Exercise prompt:
Taking each line of the material below in turn, count those containing the string "OLED". Provide the number alone.
————
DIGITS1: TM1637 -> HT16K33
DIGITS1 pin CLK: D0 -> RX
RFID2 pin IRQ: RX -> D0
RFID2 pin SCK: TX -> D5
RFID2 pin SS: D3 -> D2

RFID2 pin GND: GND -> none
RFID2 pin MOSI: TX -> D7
————
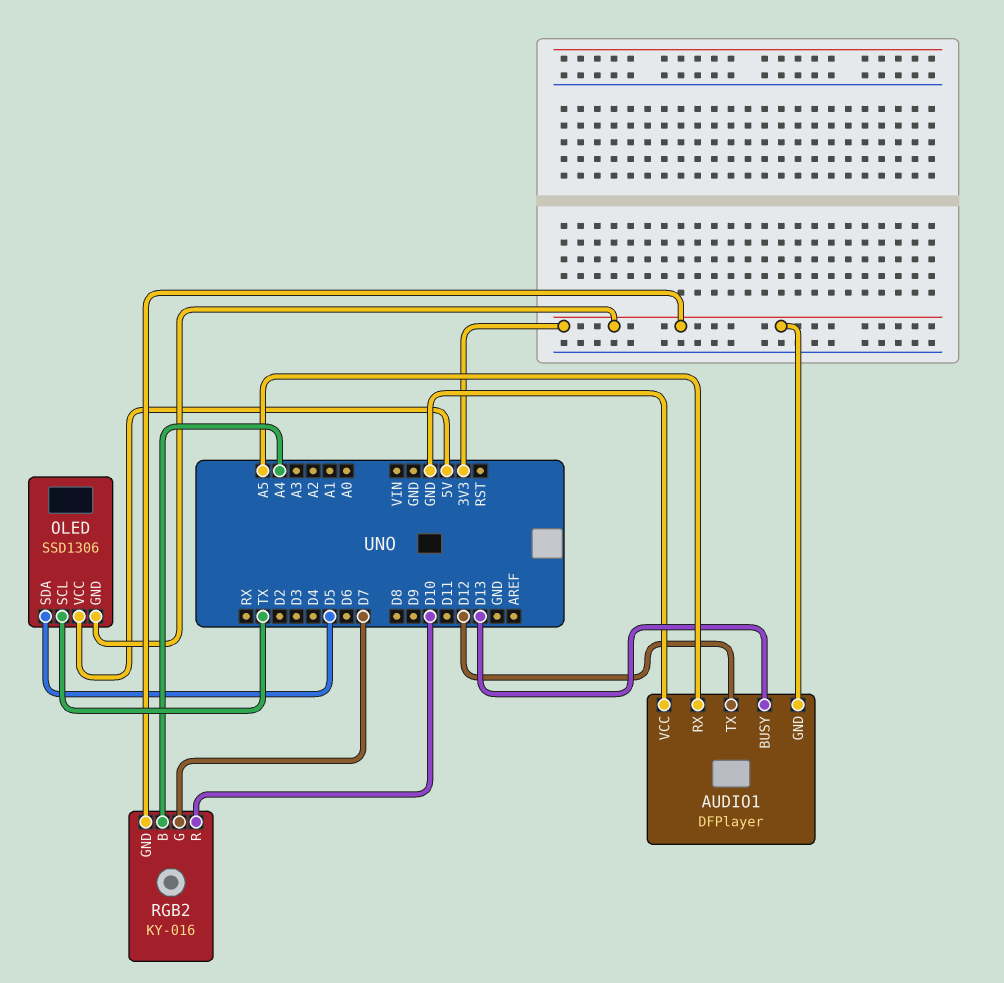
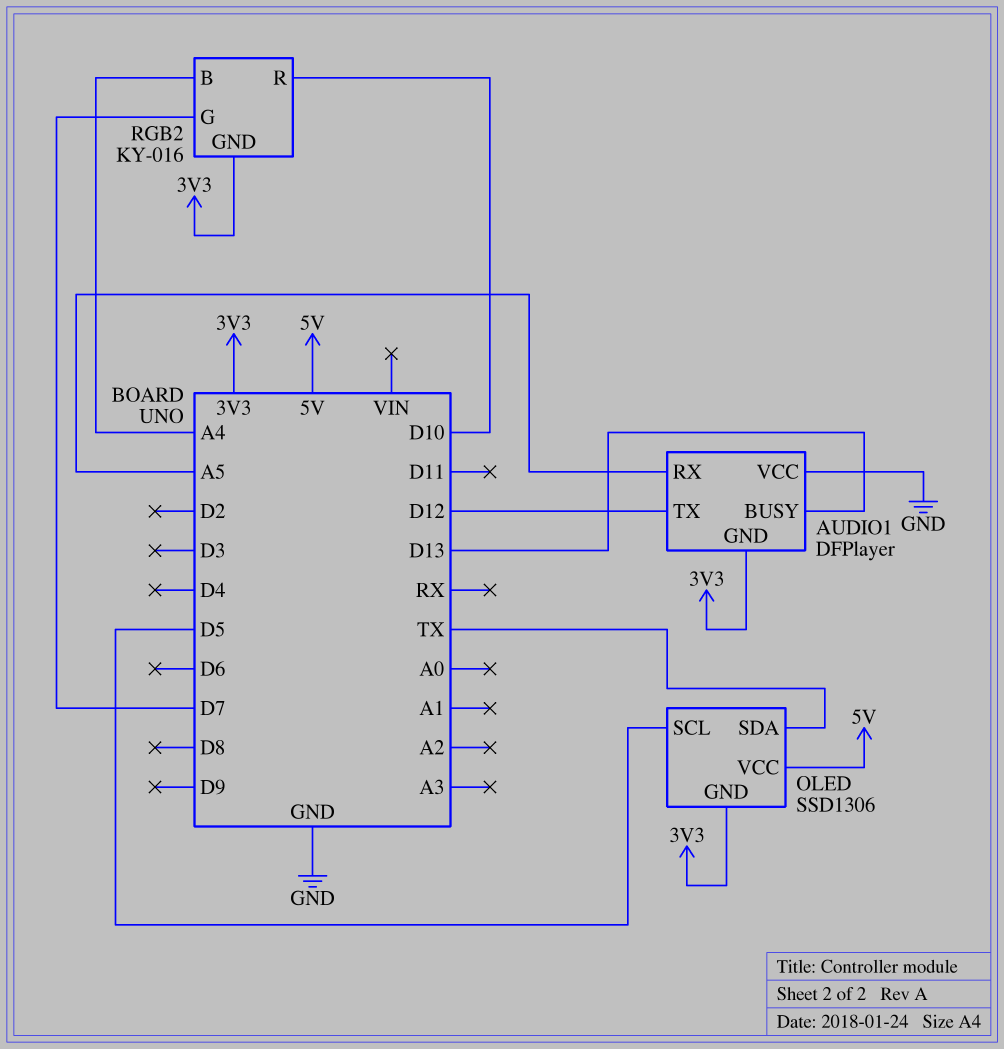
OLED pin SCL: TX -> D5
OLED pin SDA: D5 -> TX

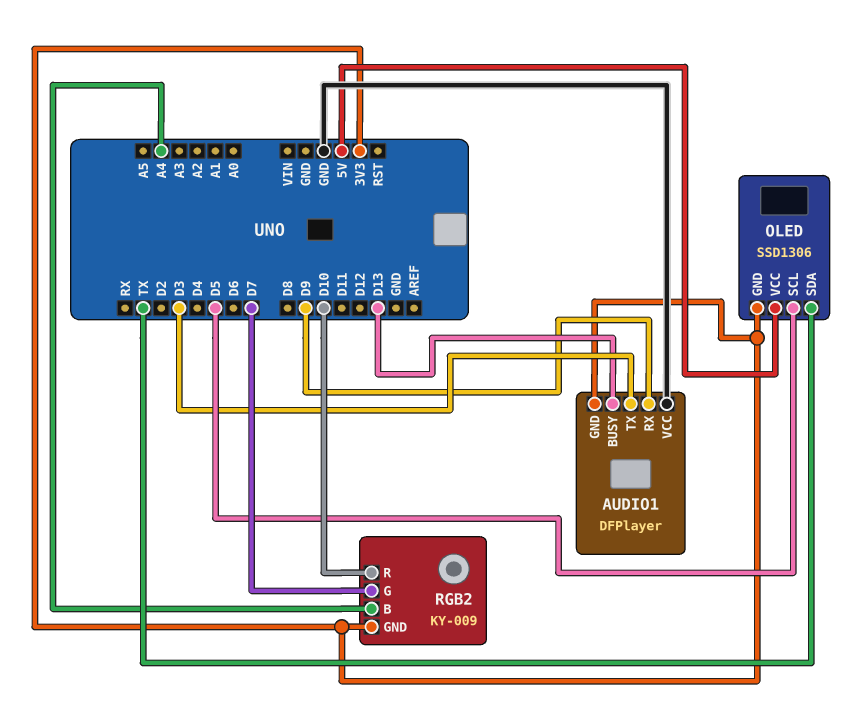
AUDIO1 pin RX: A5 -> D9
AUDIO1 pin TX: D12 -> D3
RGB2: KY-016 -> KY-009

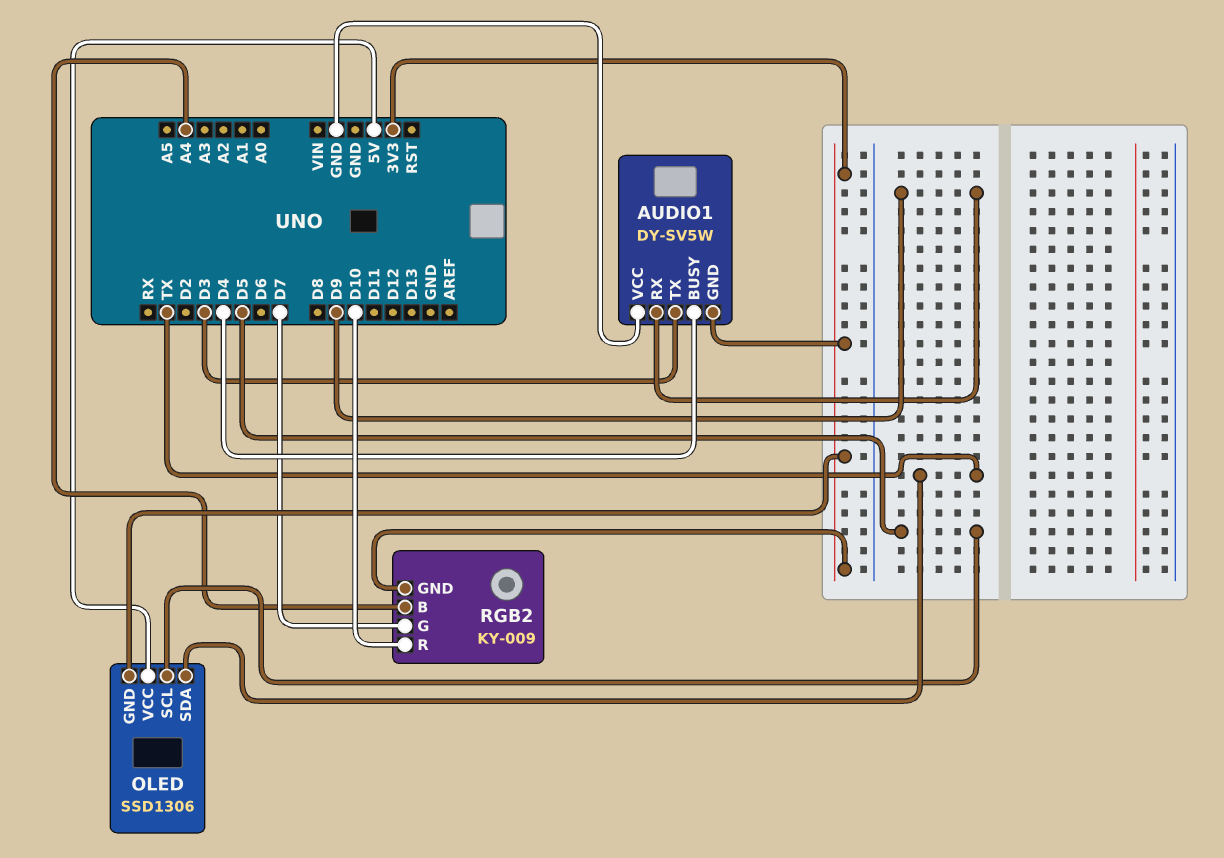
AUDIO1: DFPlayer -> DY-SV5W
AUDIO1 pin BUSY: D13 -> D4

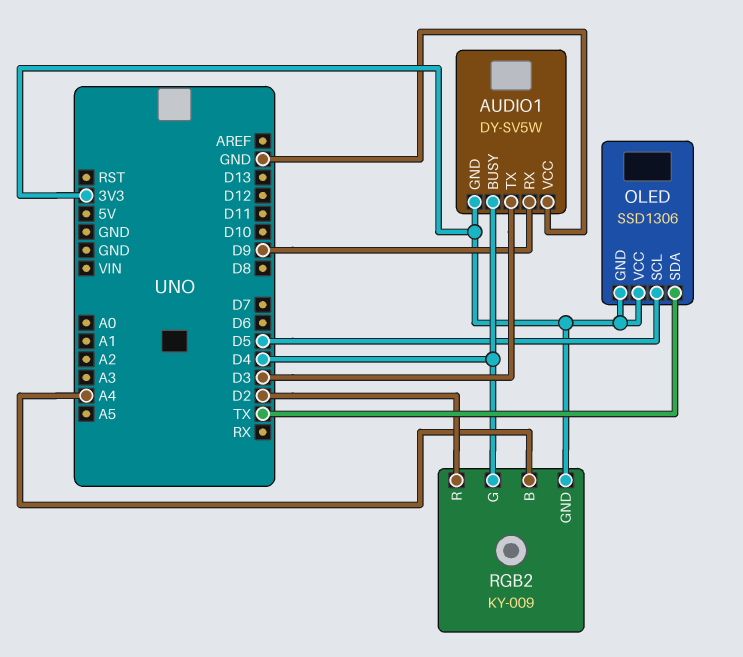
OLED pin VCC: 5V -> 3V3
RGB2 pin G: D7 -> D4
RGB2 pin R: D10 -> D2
————
Completed exercise:
3